▶ Action item
Using the records below, give again exactly the lines from the line that contains "R207: 3.6k (GND, SIG6) -> 150k (GND, SIG6)" through the line that contains "V1: 12V (plus VIN, minus", both ends included, and only those.

[Before-and-after change records]
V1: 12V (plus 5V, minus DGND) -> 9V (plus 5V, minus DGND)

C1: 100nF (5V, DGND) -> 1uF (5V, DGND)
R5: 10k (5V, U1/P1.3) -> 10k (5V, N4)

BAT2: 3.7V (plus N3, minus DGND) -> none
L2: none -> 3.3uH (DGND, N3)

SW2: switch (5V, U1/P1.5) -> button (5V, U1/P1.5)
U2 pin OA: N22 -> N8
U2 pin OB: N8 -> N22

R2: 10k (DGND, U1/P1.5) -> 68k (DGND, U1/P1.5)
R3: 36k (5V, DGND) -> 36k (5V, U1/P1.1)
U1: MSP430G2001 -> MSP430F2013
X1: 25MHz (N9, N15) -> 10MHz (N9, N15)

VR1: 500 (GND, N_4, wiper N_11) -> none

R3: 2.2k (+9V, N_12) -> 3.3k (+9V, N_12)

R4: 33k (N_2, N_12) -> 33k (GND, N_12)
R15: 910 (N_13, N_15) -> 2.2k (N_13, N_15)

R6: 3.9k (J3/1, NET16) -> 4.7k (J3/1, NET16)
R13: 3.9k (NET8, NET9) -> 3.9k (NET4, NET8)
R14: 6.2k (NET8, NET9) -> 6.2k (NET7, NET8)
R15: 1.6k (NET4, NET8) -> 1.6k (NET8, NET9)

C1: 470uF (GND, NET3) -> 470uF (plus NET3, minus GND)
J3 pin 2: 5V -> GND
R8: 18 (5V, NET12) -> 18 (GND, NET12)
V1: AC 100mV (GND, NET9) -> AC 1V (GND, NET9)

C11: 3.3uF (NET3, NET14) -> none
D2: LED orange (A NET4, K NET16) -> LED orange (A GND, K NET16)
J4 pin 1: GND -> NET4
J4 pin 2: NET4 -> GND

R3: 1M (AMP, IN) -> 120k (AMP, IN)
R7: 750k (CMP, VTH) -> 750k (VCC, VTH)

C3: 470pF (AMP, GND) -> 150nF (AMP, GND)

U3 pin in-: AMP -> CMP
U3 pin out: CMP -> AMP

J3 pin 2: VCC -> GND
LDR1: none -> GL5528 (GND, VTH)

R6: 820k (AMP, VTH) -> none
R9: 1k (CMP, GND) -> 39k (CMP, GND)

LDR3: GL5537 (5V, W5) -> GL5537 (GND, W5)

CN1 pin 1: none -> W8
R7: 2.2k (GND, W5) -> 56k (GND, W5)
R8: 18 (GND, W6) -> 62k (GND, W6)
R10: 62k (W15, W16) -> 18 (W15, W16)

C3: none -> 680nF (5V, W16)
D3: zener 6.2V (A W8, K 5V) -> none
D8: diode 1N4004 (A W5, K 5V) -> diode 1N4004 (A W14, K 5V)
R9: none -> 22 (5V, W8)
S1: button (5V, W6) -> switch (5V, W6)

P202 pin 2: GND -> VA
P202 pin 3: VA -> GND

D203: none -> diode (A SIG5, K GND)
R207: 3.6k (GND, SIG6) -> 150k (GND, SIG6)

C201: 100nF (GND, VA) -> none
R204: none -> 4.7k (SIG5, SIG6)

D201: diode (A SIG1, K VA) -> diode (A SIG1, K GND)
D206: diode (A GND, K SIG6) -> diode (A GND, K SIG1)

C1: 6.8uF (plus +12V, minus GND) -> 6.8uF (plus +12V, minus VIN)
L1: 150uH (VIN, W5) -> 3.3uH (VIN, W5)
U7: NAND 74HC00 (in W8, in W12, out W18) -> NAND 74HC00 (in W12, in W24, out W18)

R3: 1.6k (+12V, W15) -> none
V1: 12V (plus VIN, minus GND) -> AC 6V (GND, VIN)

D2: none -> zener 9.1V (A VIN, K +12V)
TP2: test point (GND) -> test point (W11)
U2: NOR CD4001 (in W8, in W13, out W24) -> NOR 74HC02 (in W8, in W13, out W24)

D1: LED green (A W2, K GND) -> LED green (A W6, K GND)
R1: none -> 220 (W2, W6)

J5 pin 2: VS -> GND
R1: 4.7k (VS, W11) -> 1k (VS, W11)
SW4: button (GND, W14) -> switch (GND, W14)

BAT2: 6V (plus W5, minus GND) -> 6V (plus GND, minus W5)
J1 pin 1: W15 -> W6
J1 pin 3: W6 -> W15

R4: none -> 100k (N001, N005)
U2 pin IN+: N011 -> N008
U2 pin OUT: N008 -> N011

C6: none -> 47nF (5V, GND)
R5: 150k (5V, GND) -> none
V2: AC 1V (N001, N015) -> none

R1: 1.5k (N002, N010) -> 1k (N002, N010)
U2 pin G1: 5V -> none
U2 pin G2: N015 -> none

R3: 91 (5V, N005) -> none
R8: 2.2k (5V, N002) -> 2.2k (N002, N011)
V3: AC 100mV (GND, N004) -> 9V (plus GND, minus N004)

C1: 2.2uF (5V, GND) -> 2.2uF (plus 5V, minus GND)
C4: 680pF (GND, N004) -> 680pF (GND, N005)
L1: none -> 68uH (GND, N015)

▶ Result for this task
R207: 3.6k (GND, SIG6) -> 150k (GND, SIG6)

C201: 100nF (GND, VA) -> none
R204: none -> 4.7k (SIG5, SIG6)

D201: diode (A SIG1, K VA) -> diode (A SIG1, K GND)
D206: diode (A GND, K SIG6) -> diode (A GND, K SIG1)

C1: 6.8uF (plus +12V, minus GND) -> 6.8uF (plus +12V, minus VIN)
L1: 150uH (VIN, W5) -> 3.3uH (VIN, W5)
U7: NAND 74HC00 (in W8, in W12, out W18) -> NAND 74HC00 (in W12, in W24, out W18)

R3: 1.6k (+12V, W15) -> none
V1: 12V (plus VIN, minus GND) -> AC 6V (GND, VIN)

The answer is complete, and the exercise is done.